[SOURCE RECORDS]

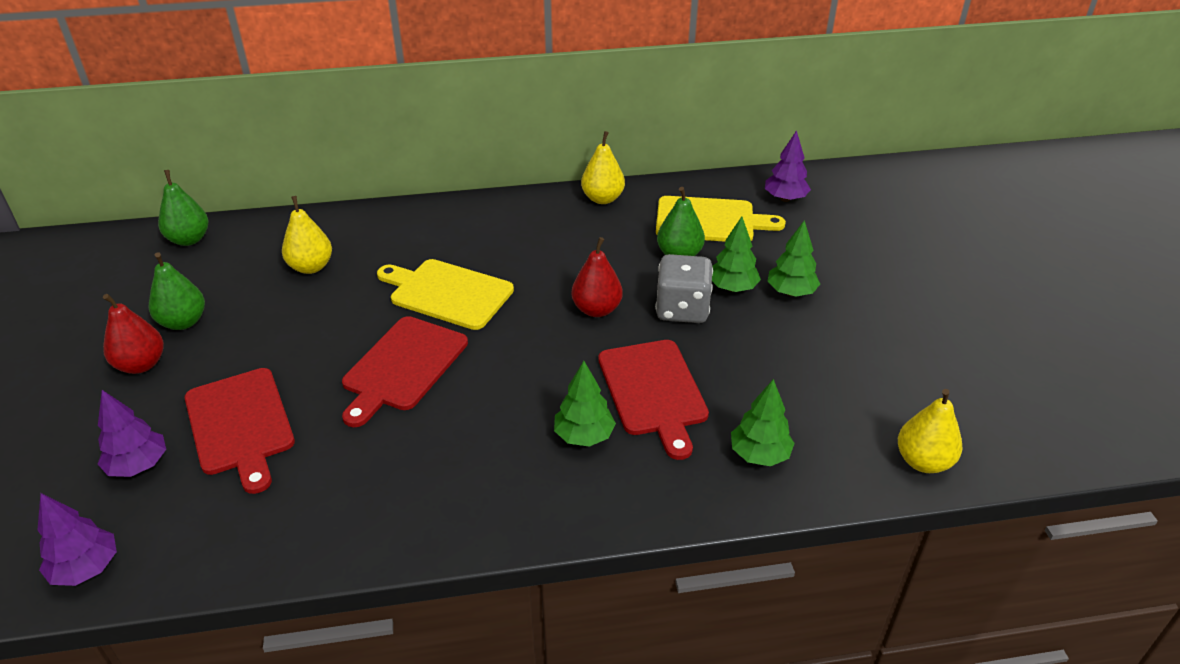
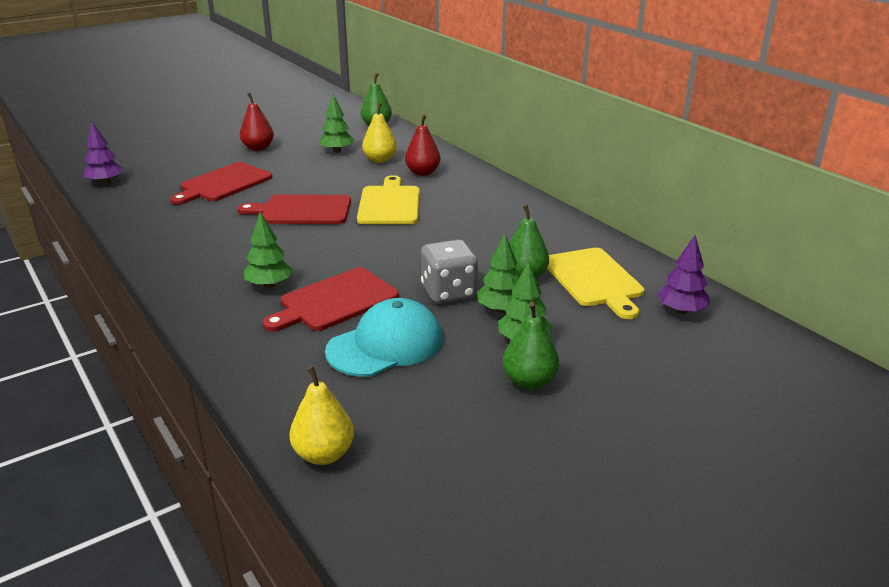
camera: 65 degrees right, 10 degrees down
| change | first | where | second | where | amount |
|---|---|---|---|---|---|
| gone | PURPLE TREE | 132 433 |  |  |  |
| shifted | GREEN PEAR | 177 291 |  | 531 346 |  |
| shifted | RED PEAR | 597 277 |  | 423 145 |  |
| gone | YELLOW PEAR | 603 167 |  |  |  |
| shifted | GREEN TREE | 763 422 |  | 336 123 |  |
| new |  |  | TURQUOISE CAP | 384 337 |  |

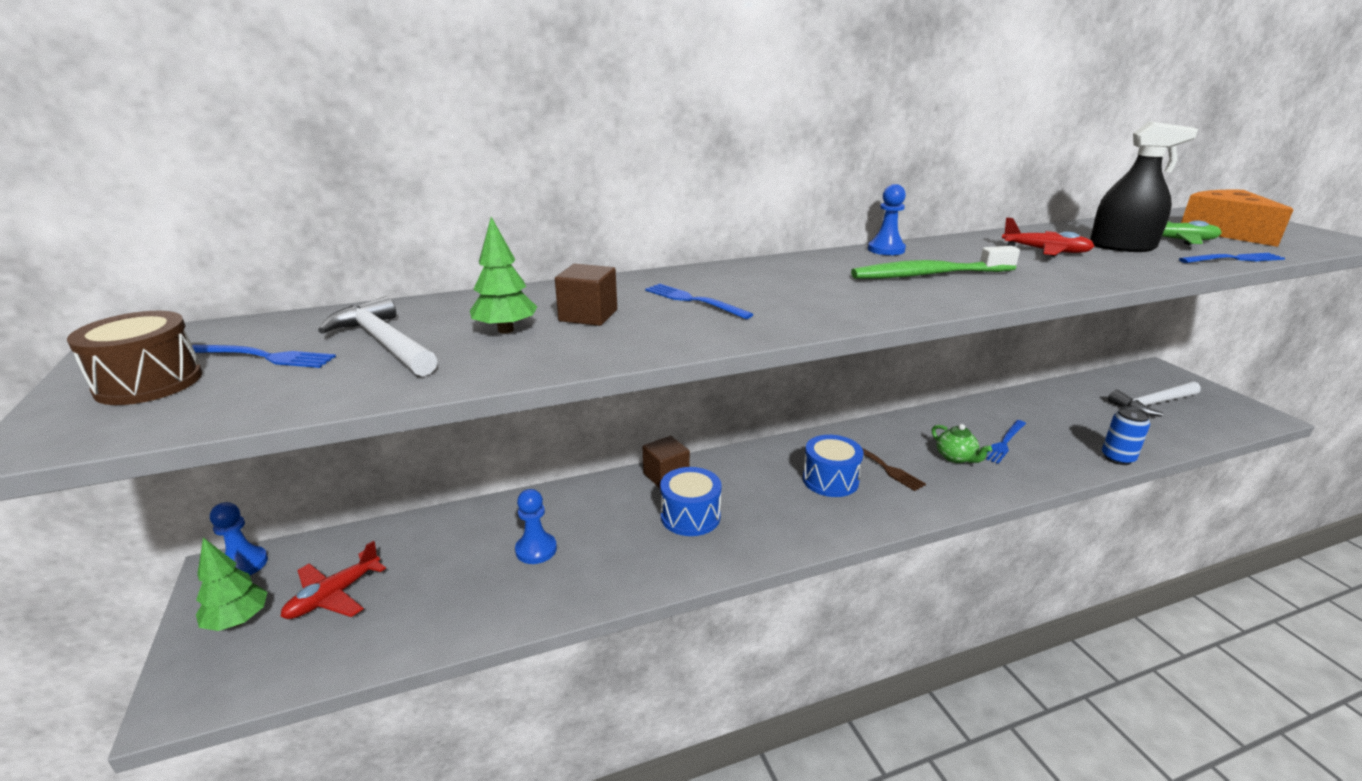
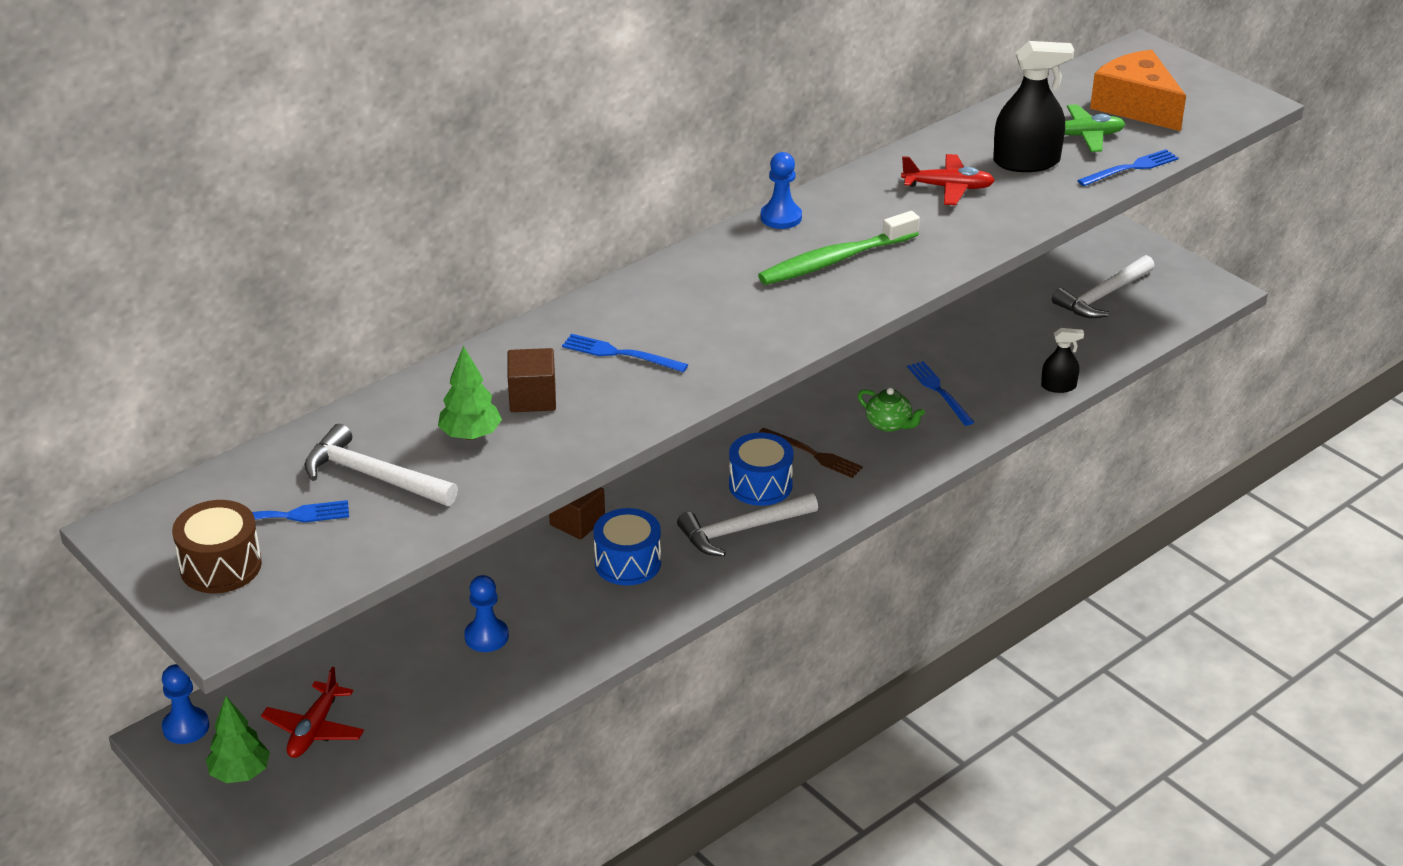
camera: 20 degrees left, 10 degrees up
| change | first | where | second | where | amount |
|---|---|---|---|---|---|
| rotated | BLUE FORK | 1006 442 |  | 940 393 | 135 degrees clockwise |
| swapped | BLUE CAN | 1126 435 | BLACK SPRAY BOTTLE | 1062 360 |  |
| new |  |  | WHITE HAMMER | 747 524 |  |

[WHAT THIS TASK INVOLVES] Scan the records above for the string "TREE", and copy every line where it turns up.

[EXERCISE ANSWER]
| gone | PURPLE TREE | 132 433 |  |  |  |
| shifted | GREEN TREE | 763 422 |  | 336 123 |  |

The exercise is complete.